• **PROBLEM TO SOLVE**: Only the pictures stay out; please return all the entries below exactly as written.

(Scene edit records)
<<<<

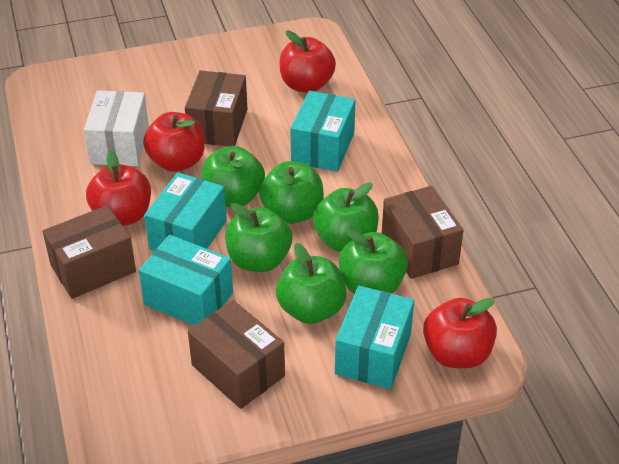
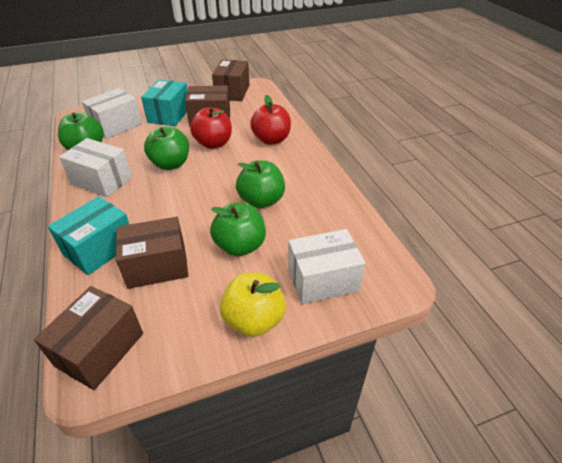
green apple: 6 -> 4
red apple: 4 -> 2
turquoise box: 4 -> 2
white box: 1 -> 3
yellow apple: 0 -> 1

>>>>

• **YOUR SOLUTION**:
green apple: 6 -> 4
red apple: 4 -> 2
turquoise box: 4 -> 2
white box: 1 -> 3
yellow apple: 0 -> 1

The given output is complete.